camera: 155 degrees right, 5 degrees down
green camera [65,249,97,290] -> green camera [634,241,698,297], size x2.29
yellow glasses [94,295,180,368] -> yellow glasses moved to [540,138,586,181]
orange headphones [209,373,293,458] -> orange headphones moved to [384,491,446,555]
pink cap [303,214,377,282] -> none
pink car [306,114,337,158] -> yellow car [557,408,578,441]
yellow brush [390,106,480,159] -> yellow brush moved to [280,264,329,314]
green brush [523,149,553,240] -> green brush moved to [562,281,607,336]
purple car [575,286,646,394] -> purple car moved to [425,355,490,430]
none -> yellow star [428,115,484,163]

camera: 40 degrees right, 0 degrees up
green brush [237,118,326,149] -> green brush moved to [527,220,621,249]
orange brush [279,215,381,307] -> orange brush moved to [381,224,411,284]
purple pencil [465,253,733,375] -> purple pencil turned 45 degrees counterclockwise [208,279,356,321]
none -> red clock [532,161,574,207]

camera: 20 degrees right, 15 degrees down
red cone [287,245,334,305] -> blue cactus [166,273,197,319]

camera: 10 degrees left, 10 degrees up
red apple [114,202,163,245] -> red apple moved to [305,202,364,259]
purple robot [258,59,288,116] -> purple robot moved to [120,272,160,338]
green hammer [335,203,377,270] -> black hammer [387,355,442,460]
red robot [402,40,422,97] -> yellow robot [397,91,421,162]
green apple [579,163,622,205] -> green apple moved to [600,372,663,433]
* * *
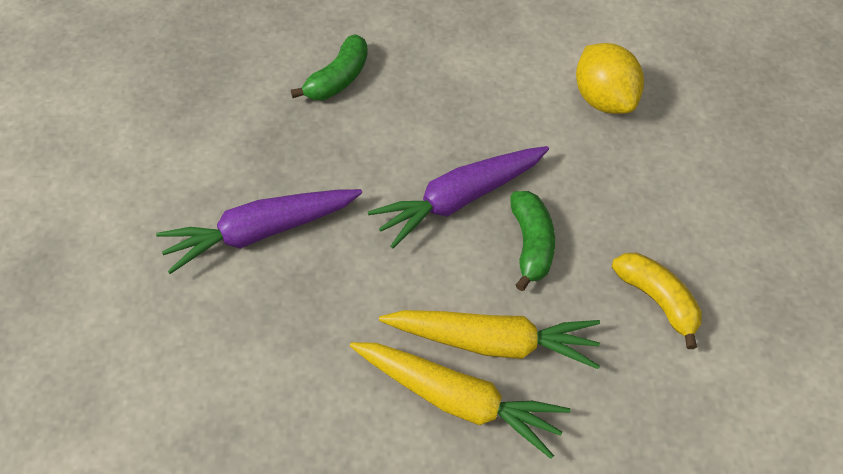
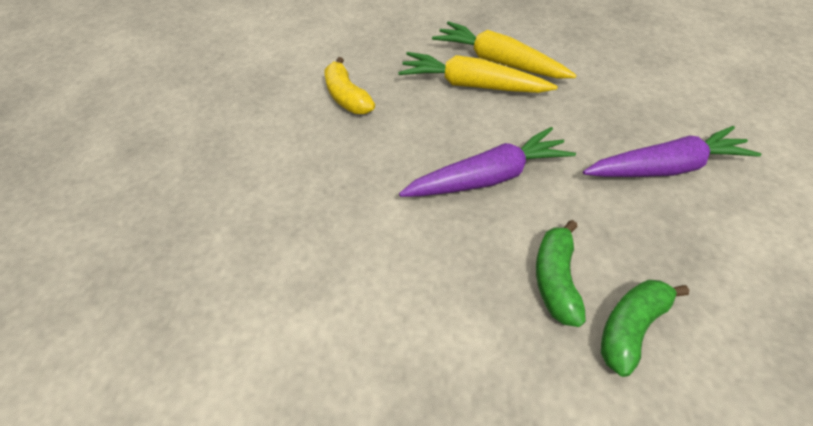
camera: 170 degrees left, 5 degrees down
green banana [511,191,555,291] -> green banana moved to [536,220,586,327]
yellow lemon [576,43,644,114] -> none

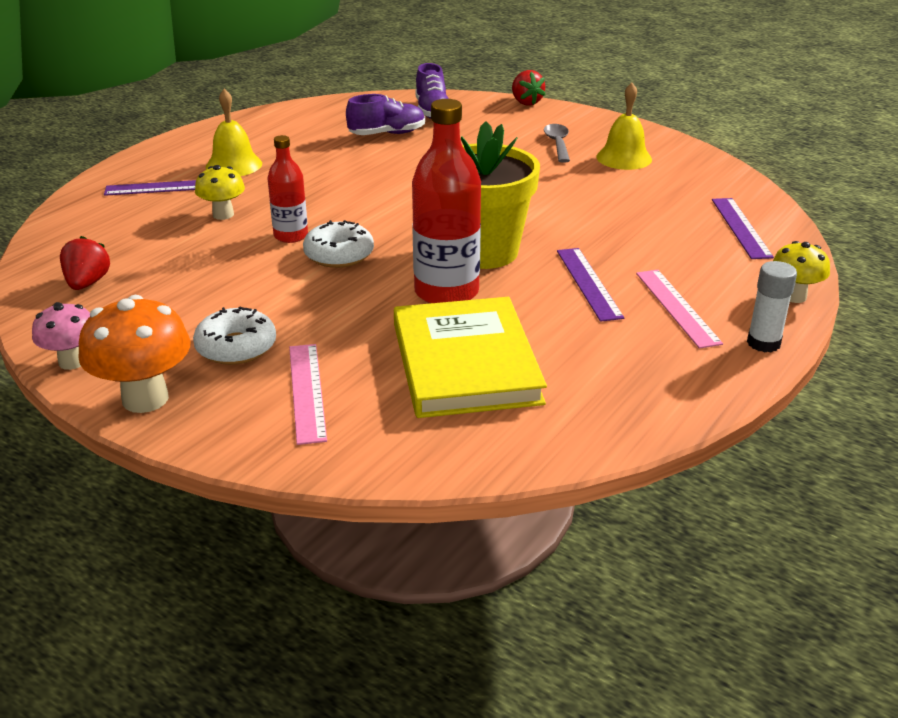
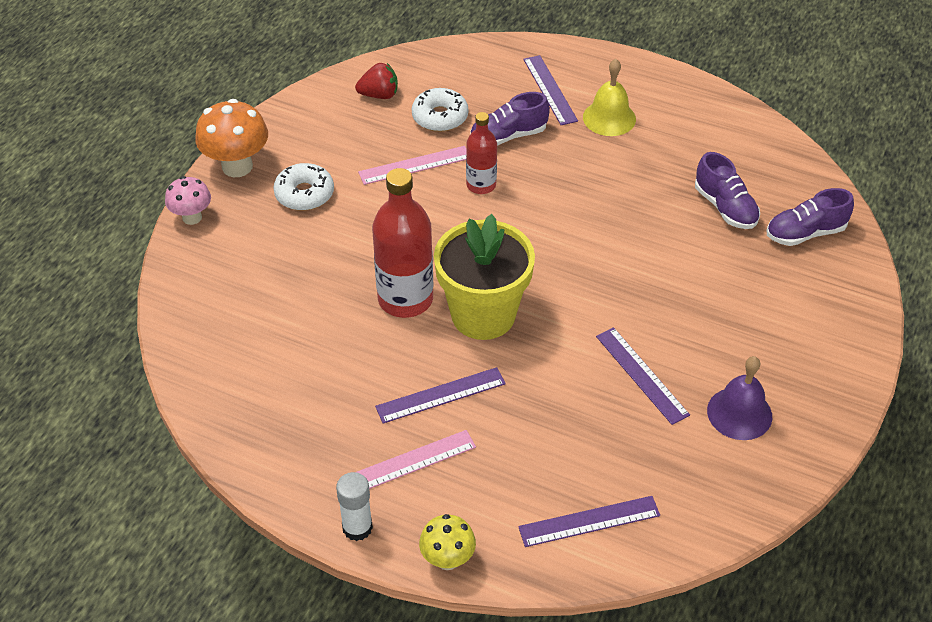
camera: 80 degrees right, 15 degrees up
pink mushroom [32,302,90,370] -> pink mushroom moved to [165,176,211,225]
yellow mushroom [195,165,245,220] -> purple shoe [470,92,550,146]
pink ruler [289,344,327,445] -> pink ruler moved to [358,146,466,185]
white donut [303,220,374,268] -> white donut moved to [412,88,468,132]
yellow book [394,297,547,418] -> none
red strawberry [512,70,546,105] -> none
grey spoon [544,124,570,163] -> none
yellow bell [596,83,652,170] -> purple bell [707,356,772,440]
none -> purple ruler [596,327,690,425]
==
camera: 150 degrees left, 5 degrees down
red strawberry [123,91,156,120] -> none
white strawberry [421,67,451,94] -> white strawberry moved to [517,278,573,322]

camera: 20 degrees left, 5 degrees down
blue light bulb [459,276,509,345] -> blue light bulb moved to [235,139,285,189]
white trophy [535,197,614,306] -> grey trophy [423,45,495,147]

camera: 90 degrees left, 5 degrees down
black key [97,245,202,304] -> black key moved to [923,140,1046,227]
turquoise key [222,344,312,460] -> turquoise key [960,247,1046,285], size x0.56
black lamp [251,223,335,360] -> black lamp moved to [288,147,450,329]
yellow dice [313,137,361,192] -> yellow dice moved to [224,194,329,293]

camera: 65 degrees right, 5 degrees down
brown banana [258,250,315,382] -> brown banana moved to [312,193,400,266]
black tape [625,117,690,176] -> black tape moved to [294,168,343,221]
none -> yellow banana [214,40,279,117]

--- What is required ---
In the listing above, locate the line containing "camera: 155 degrees right, 5 degrees down" and the line containing "yellow brush [390,106,480,159]". Extract those two lines and every line between them, exactly as written, and only those.

--- Response below ---
camera: 155 degrees right, 5 degrees down
green camera [65,249,97,290] -> green camera [634,241,698,297], size x2.29
yellow glasses [94,295,180,368] -> yellow glasses moved to [540,138,586,181]
orange headphones [209,373,293,458] -> orange headphones moved to [384,491,446,555]
pink cap [303,214,377,282] -> none
pink car [306,114,337,158] -> yellow car [557,408,578,441]
yellow brush [390,106,480,159] -> yellow brush moved to [280,264,329,314]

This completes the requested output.